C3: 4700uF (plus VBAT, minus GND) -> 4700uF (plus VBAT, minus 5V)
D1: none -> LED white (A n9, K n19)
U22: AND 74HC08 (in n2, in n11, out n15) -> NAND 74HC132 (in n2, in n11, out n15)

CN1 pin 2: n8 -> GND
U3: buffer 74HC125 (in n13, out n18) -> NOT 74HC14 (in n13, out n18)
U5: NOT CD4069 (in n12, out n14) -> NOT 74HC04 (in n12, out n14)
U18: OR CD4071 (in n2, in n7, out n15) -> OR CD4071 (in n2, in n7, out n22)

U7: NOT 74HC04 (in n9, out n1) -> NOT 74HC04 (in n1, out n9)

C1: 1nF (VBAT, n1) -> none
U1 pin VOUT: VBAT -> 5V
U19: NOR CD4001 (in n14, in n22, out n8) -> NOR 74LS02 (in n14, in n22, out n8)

——————

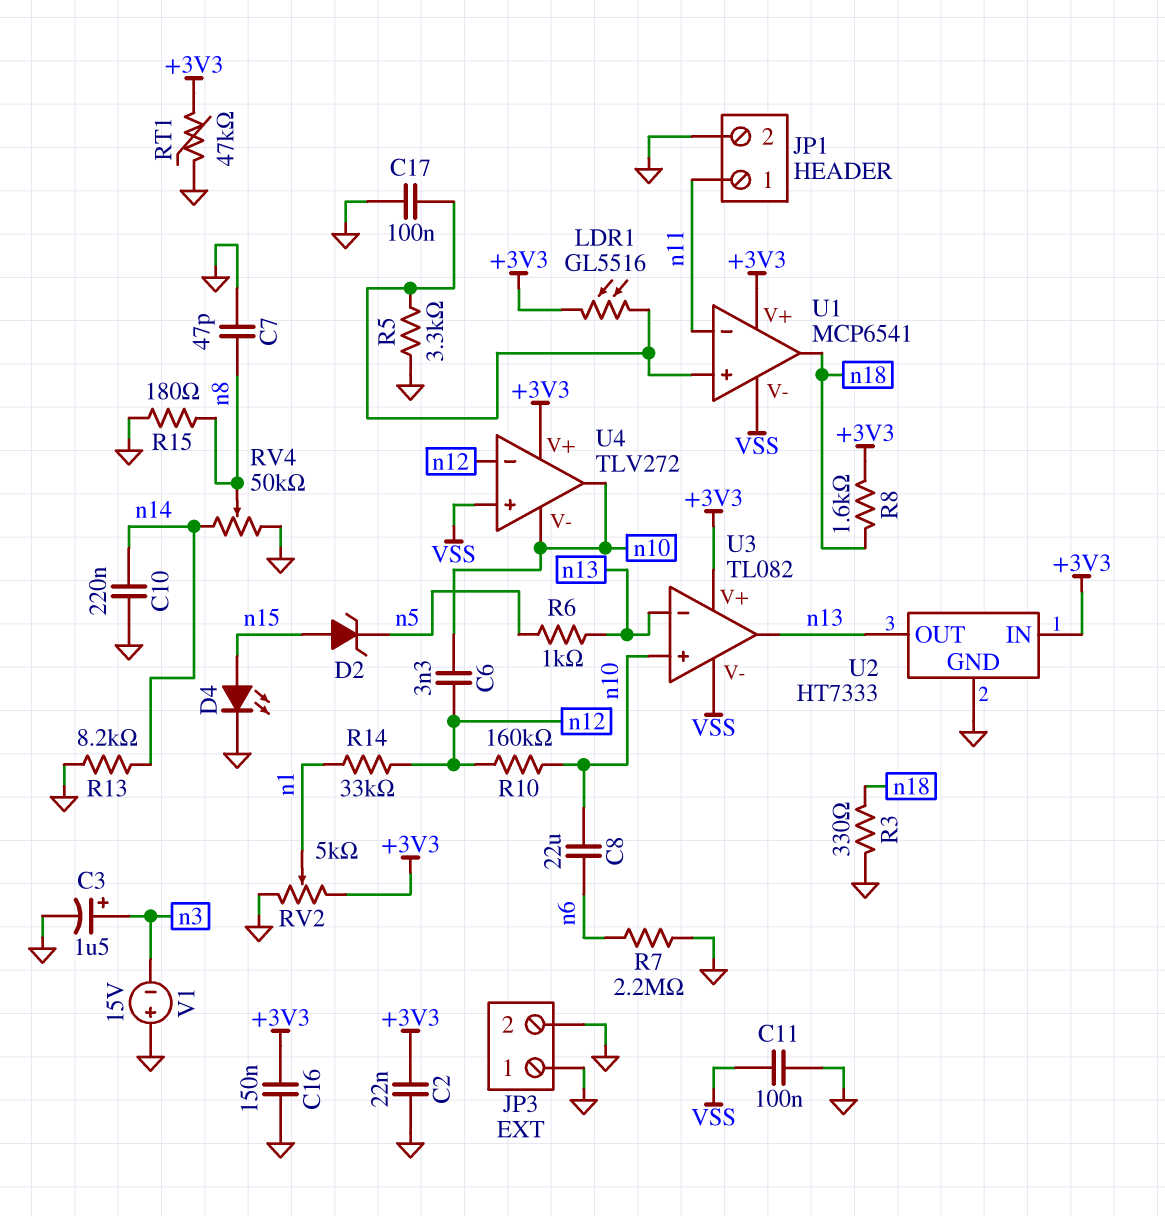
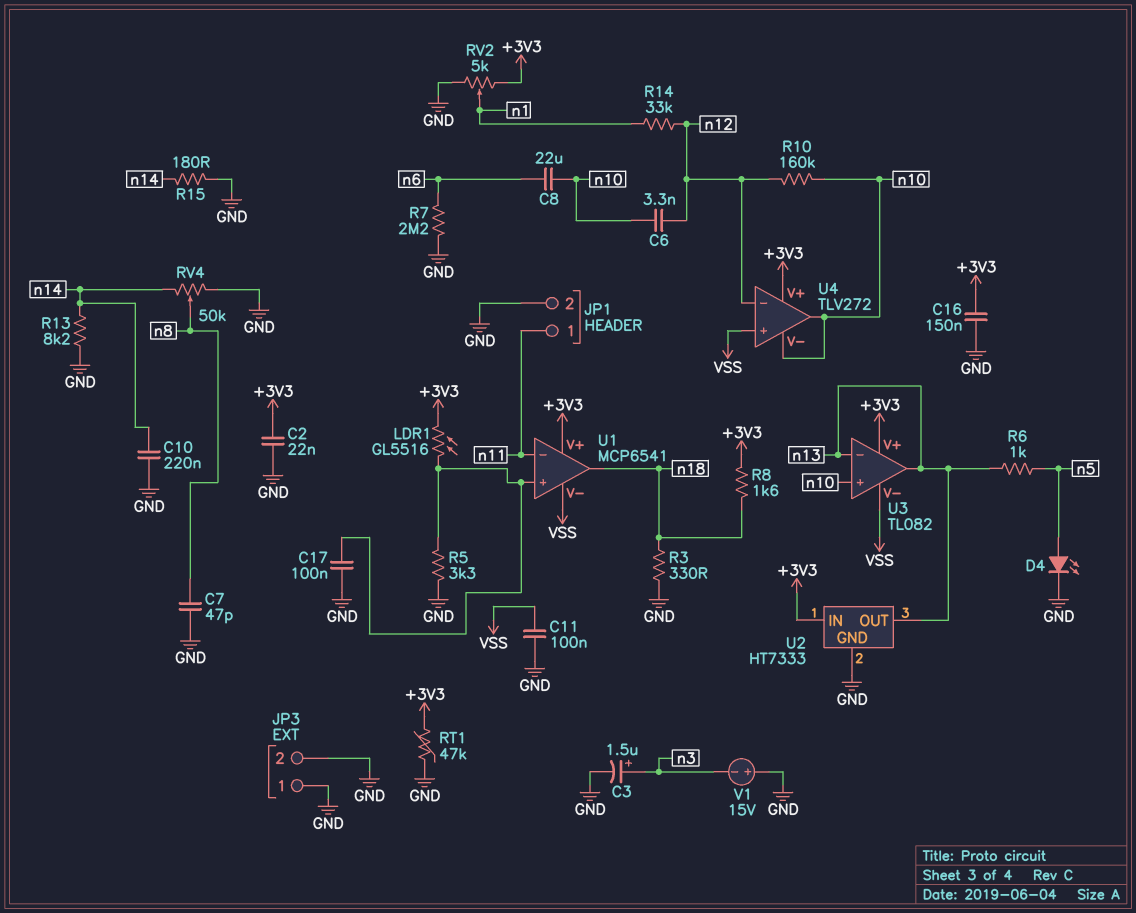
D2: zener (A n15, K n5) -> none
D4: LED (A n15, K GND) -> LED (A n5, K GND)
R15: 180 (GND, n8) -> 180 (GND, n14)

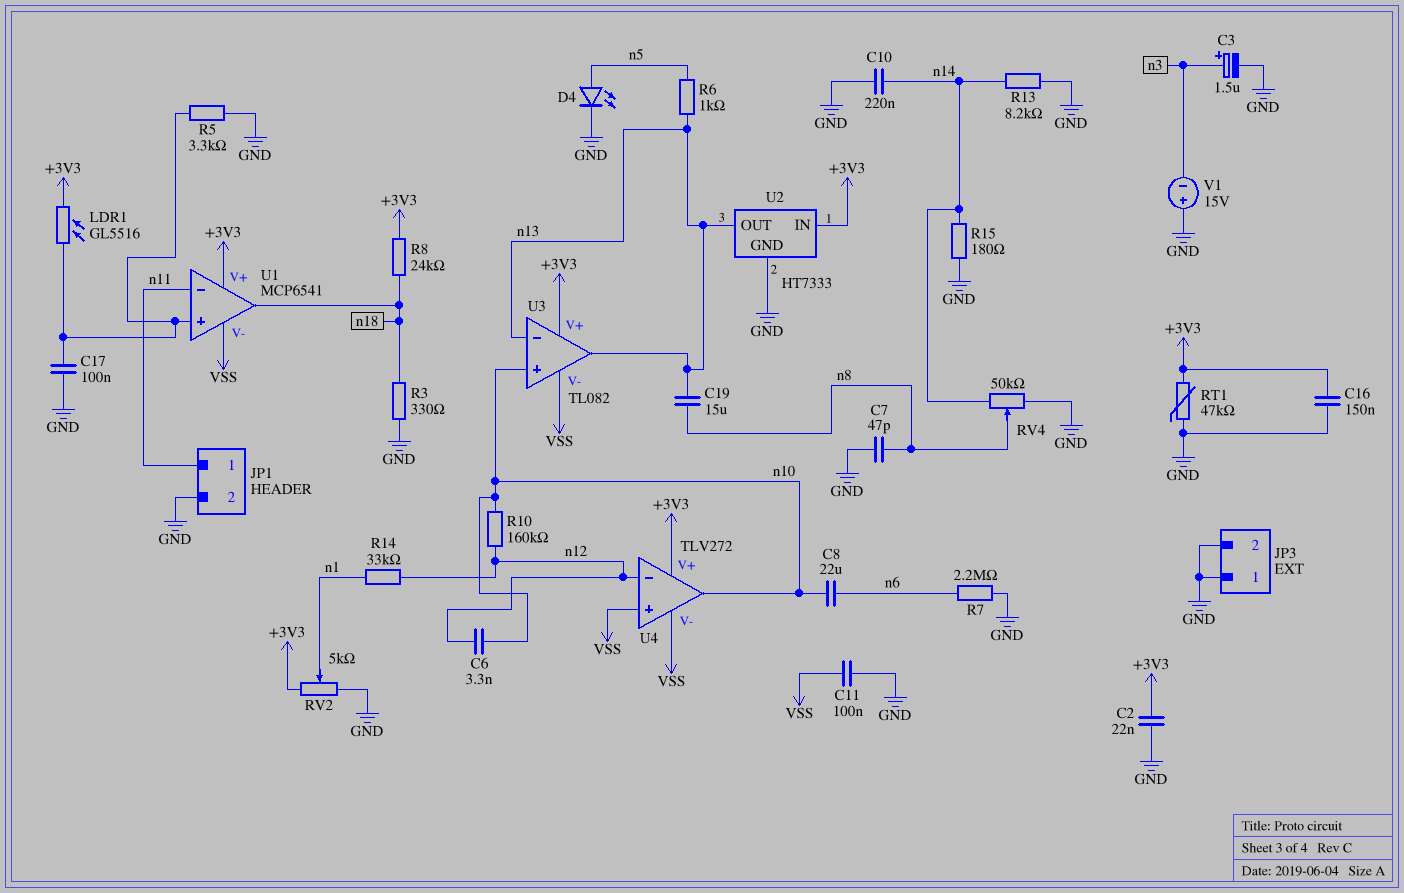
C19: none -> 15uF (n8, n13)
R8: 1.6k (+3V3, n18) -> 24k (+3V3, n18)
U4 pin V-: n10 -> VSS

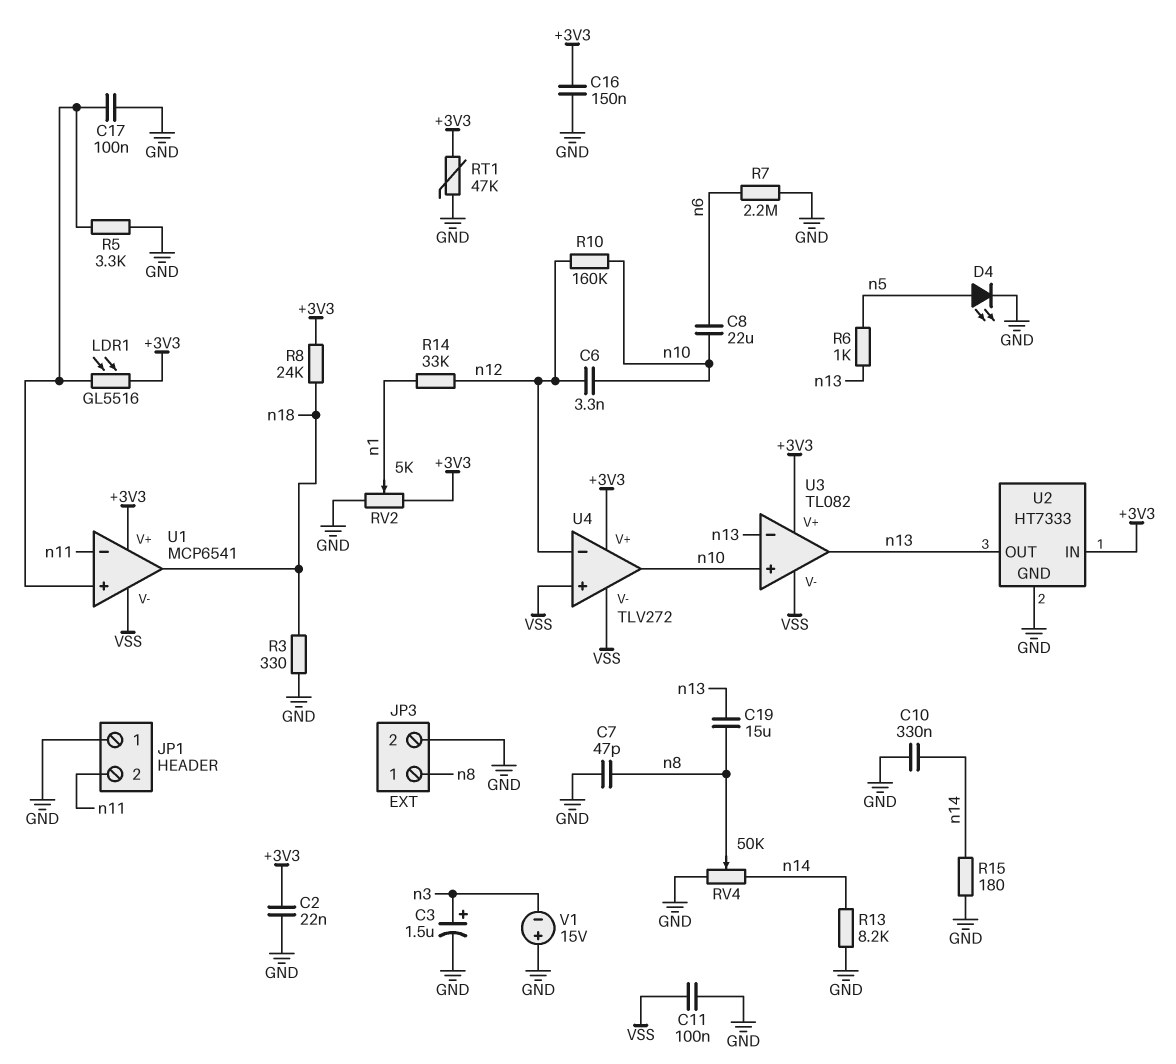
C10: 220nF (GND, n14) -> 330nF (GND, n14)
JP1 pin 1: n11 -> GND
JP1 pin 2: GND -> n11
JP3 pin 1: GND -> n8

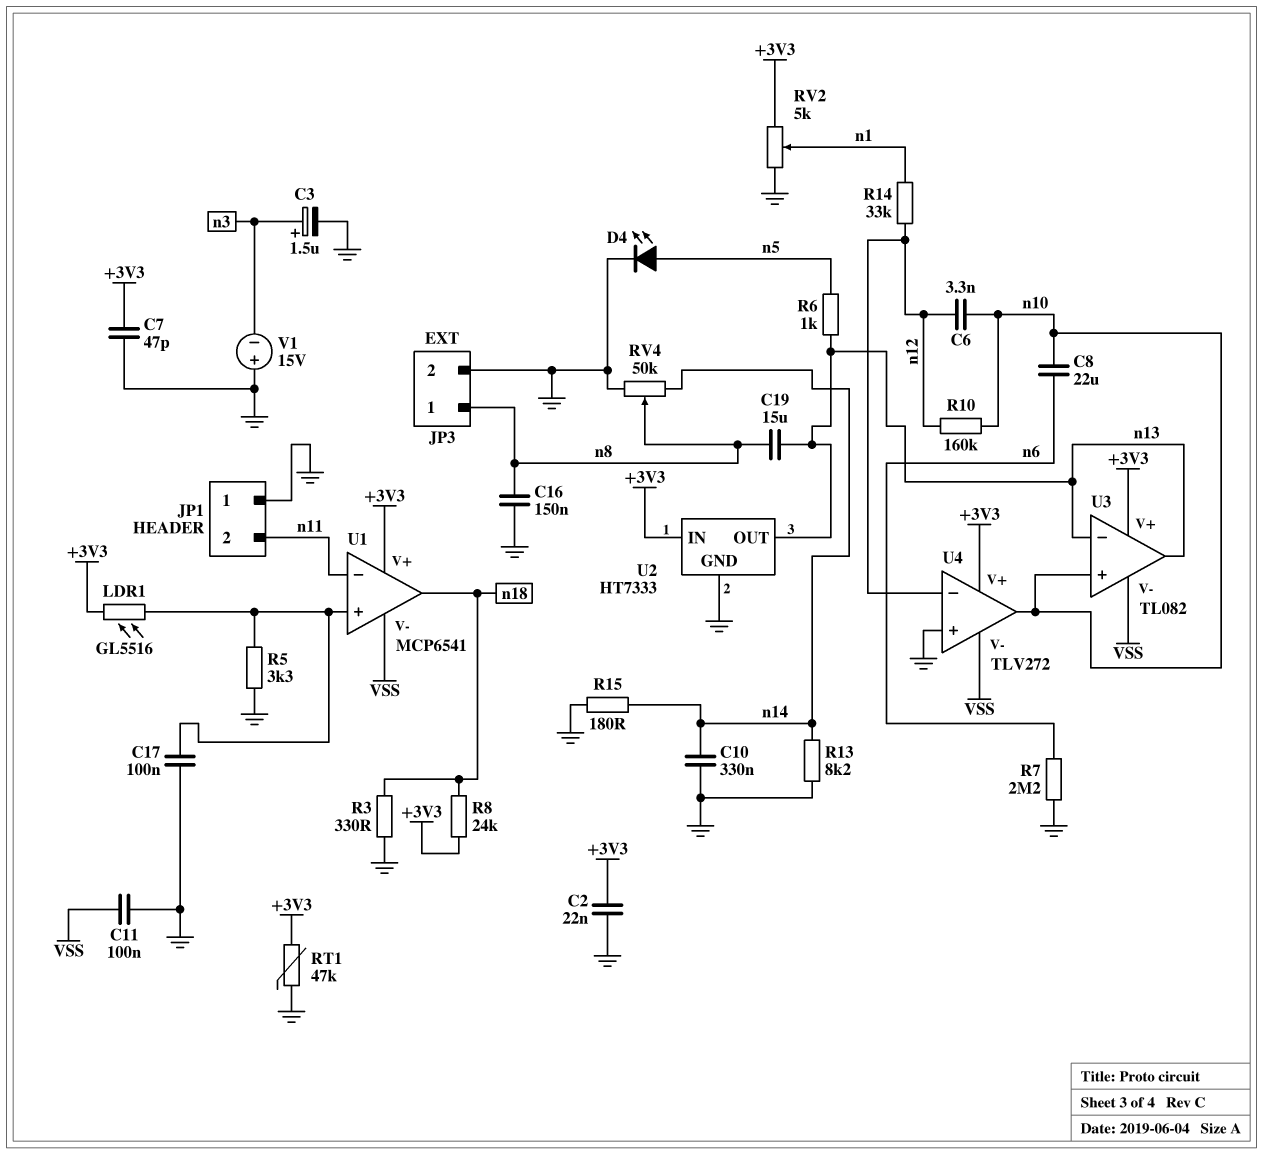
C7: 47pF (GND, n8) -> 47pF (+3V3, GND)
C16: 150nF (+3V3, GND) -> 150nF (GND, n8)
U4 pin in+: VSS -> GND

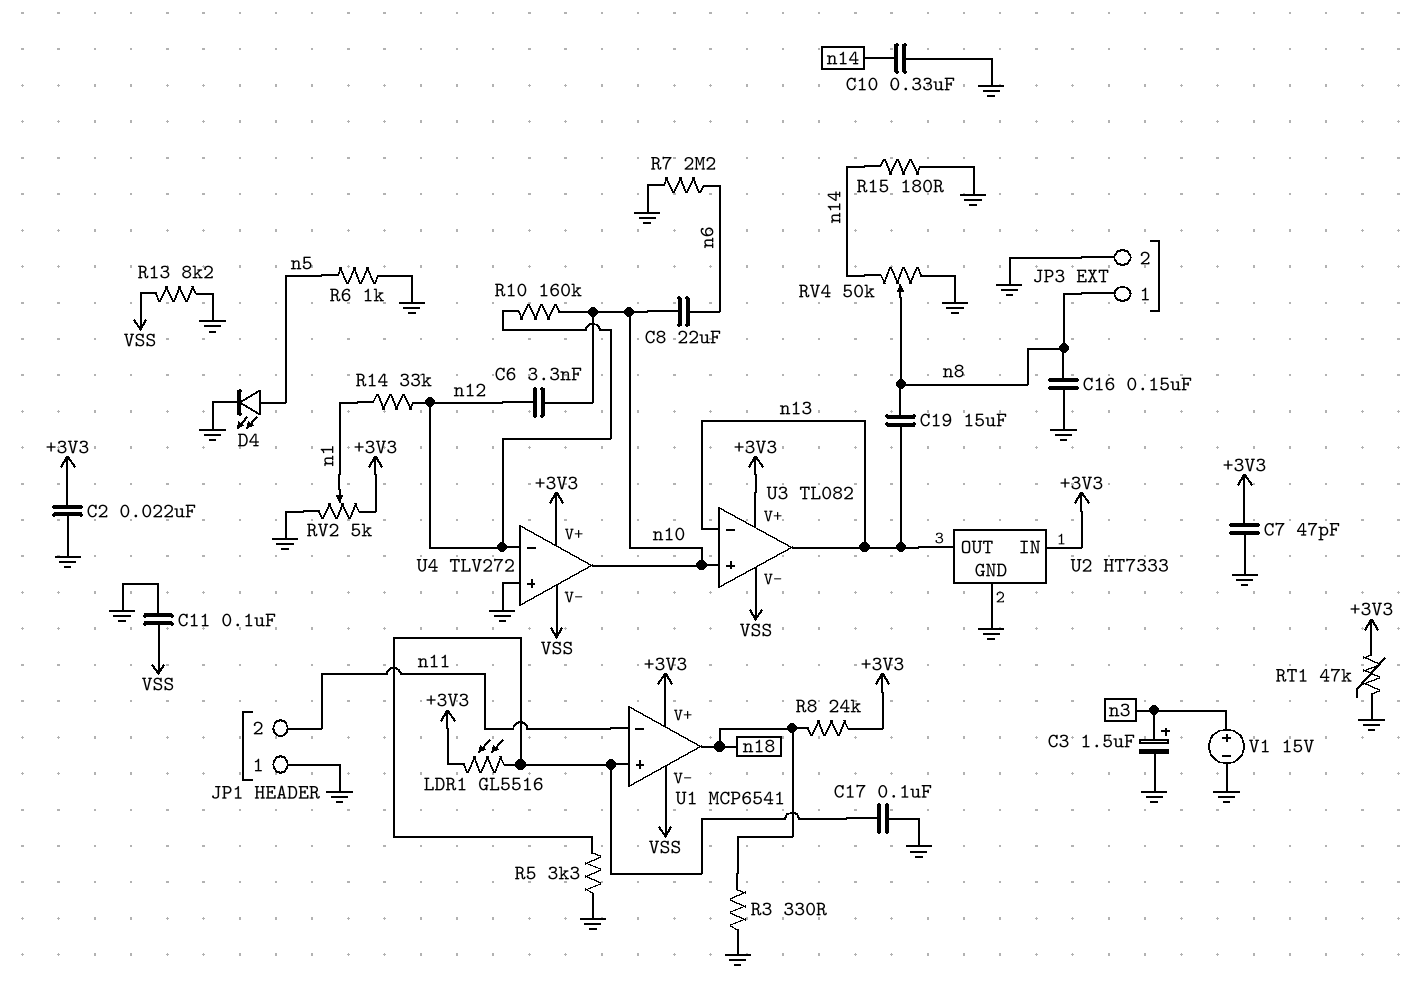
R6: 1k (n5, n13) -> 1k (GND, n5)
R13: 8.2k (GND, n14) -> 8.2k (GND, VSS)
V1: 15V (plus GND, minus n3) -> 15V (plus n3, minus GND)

——————

**What the task asks**
Of the entries above, transcribe exactly those lines that fall between the line containing "U1 pin VOUT: VBAT -> 5V" and the line containing "U19: NOR CD4001", together with those two lines.

**Solution to the problem**
U1 pin VOUT: VBAT -> 5V
U19: NOR CD4001 (in n14, in n22, out n8) -> NOR 74LS02 (in n14, in n22, out n8)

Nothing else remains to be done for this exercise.